**Required work**
Scan each line of the records for the word "diode" and extract the ones that have it.

**Material provided**
[Start of Attachment]

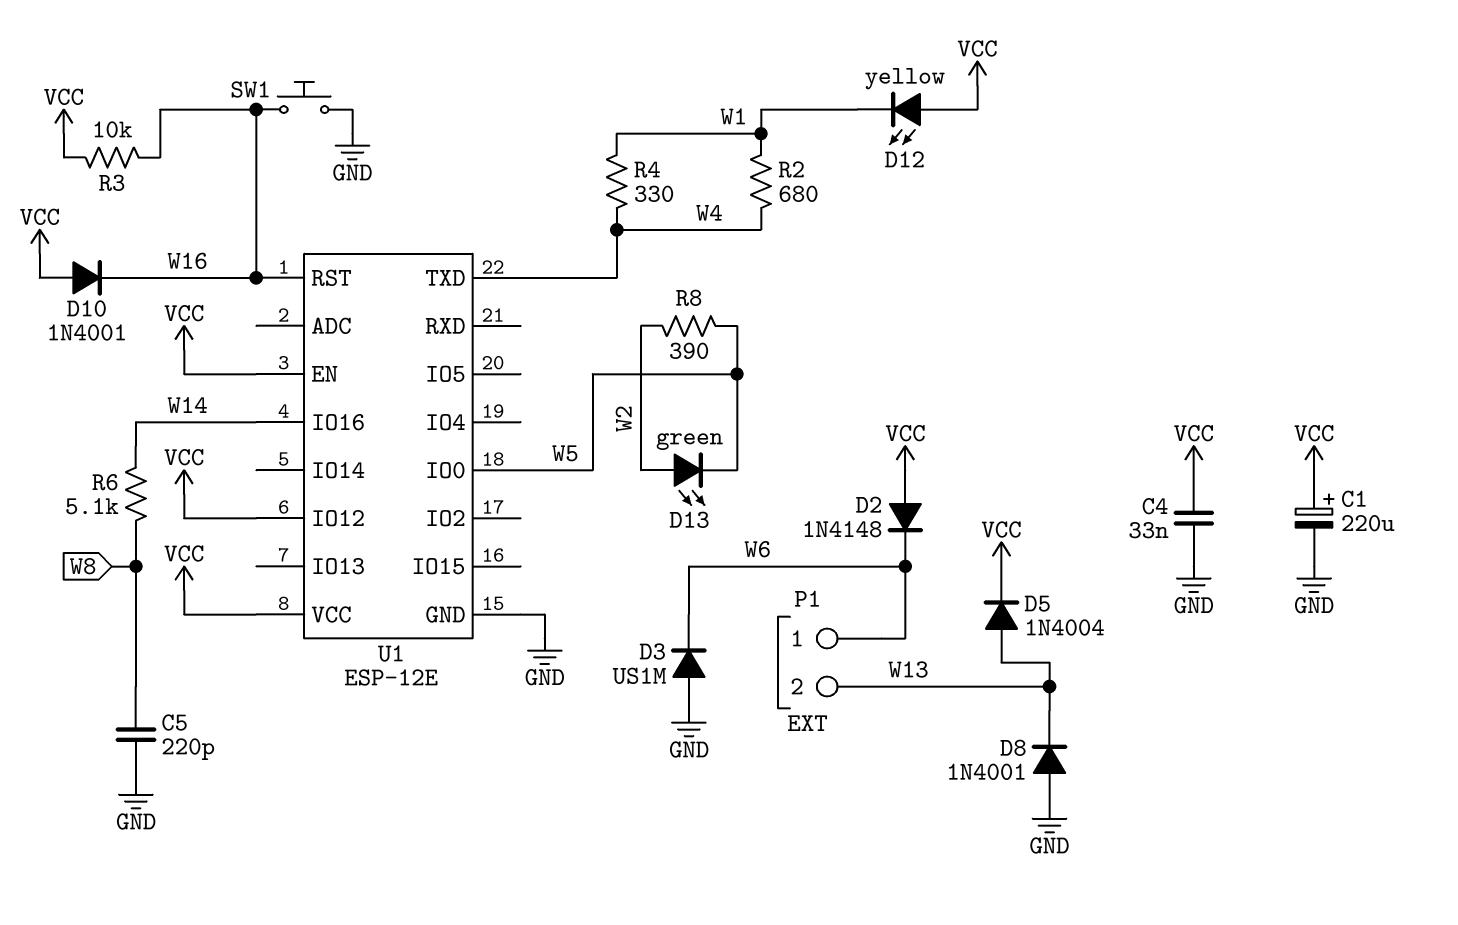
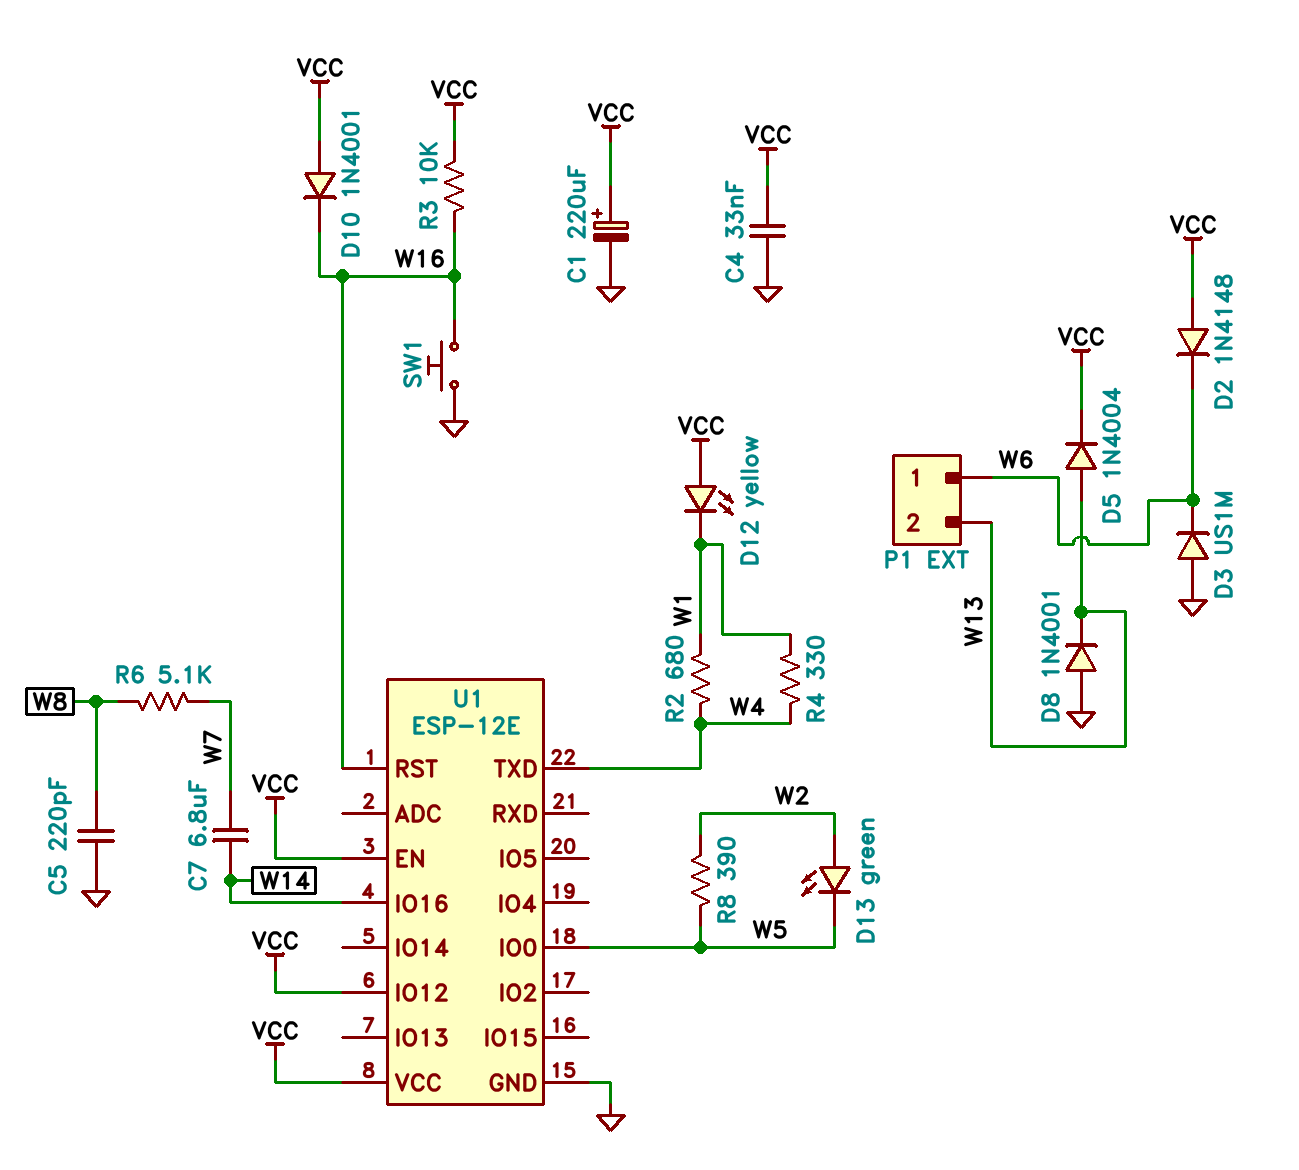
C7: none -> 6.8uF (W7, W14)
R6: 5.1k (W8, W14) -> 5.1k (W7, W8)

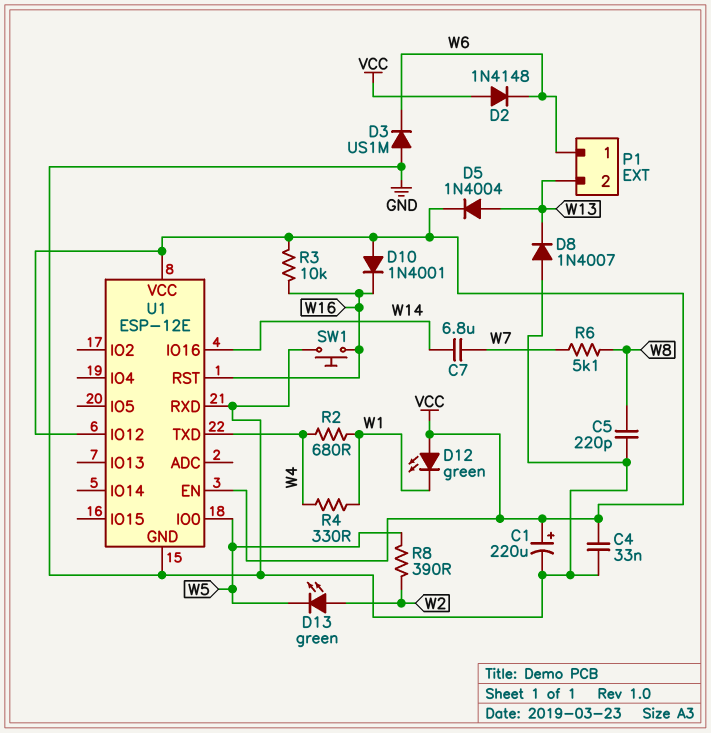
D8: diode 1N4001 (A GND, K W13) -> diode 1N4007 (A GND, K W13)
D12: LED yellow (A VCC, K W1) -> LED green (A VCC, K W1)
U1 pin RXD: none -> GND

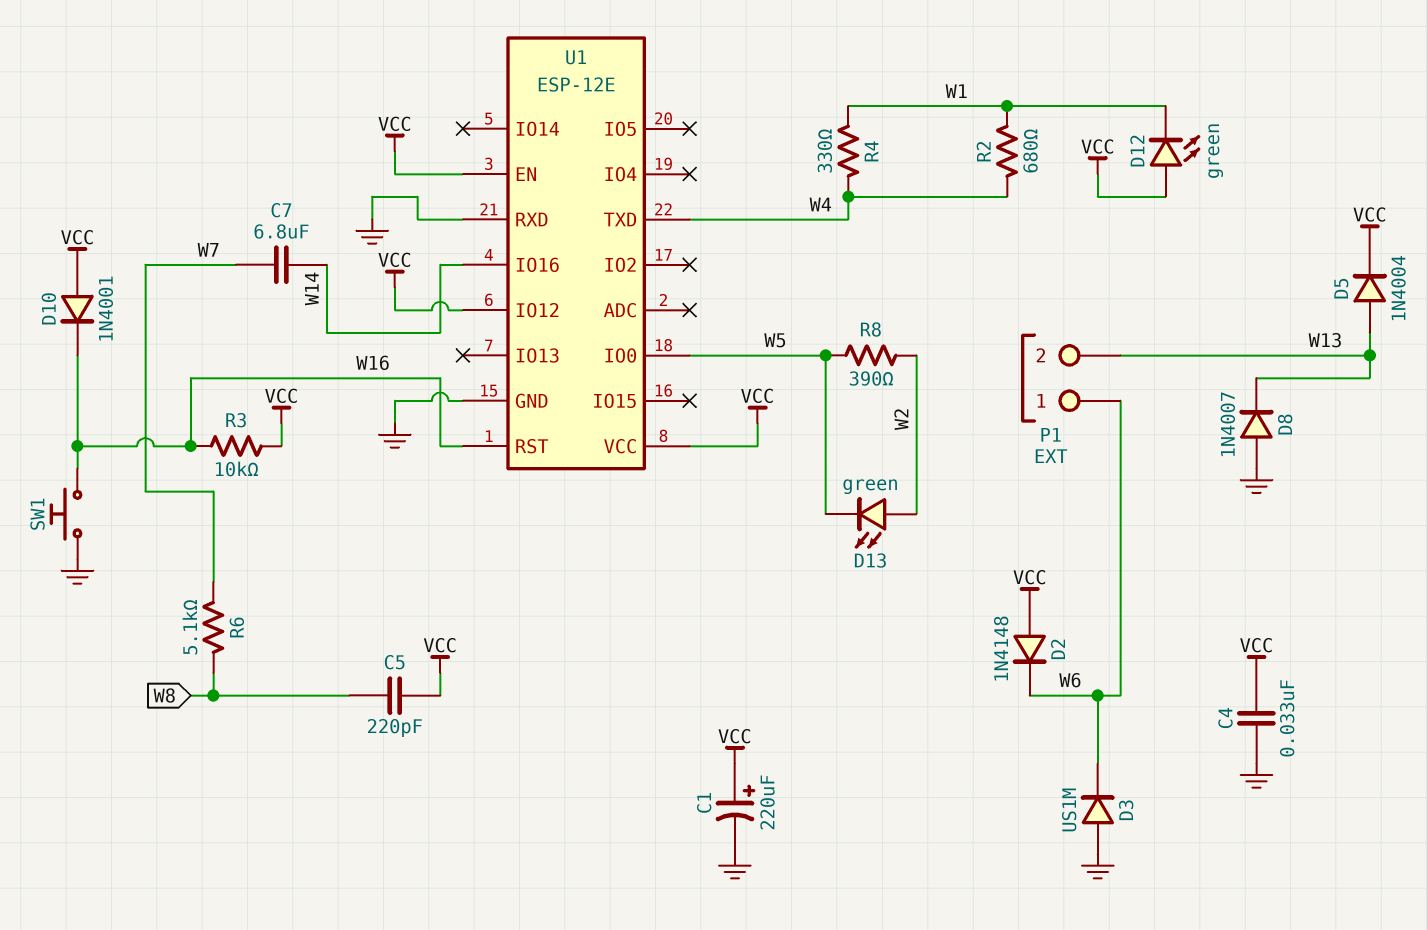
C5: 220pF (GND, W8) -> 220pF (VCC, W8)

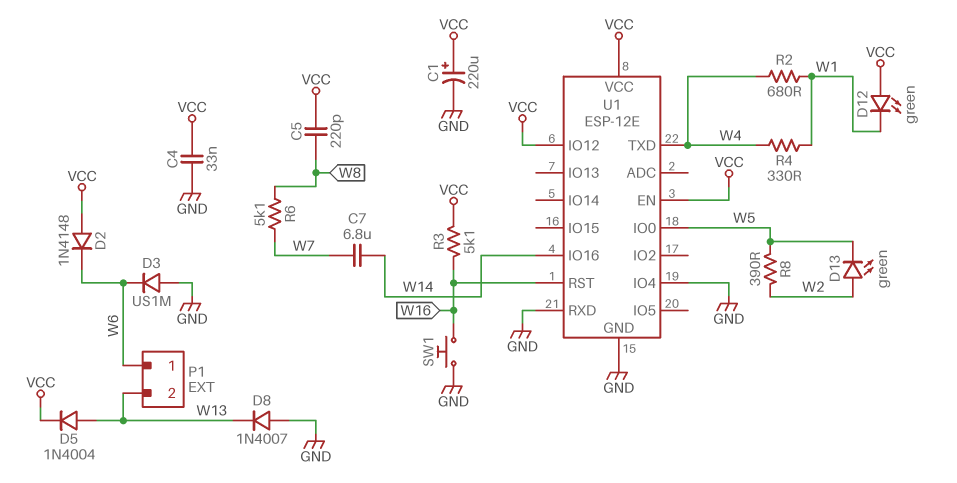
D10: diode 1N4001 (A VCC, K W16) -> none
R3: 10k (VCC, W16) -> 5.1k (VCC, W16)
U1 pin IO4: none -> GND

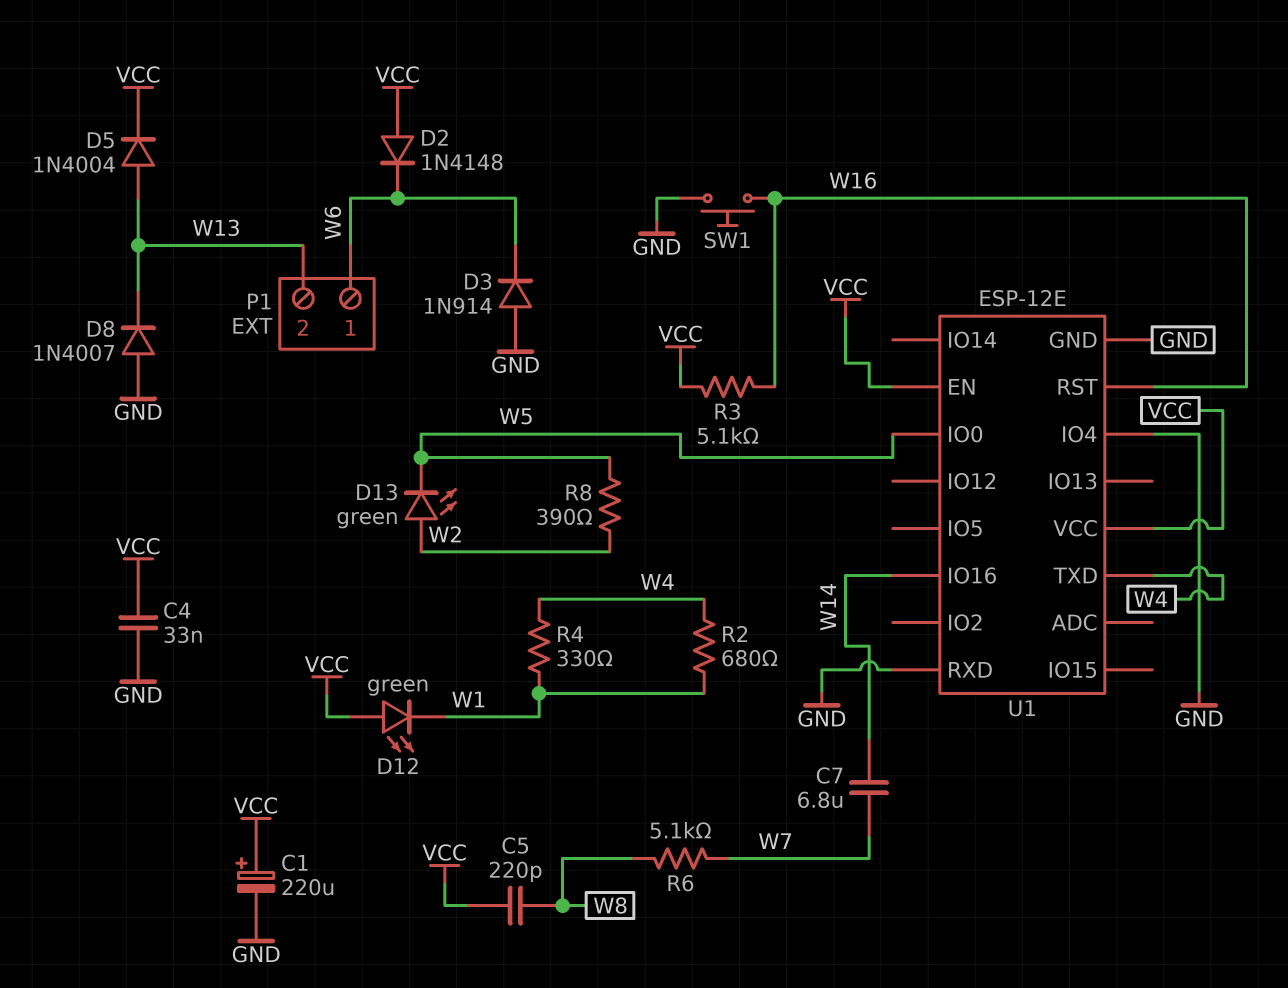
D3: diode US1M (A GND, K W6) -> diode 1N914 (A GND, K W6)
U1 pin IO12: VCC -> none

[End of Attachment]

**Written response**
D8: diode 1N4001 (A GND, K W13) -> diode 1N4007 (A GND, K W13)
D10: diode 1N4001 (A VCC, K W16) -> none
D3: diode US1M (A GND, K W6) -> diode 1N914 (A GND, K W6)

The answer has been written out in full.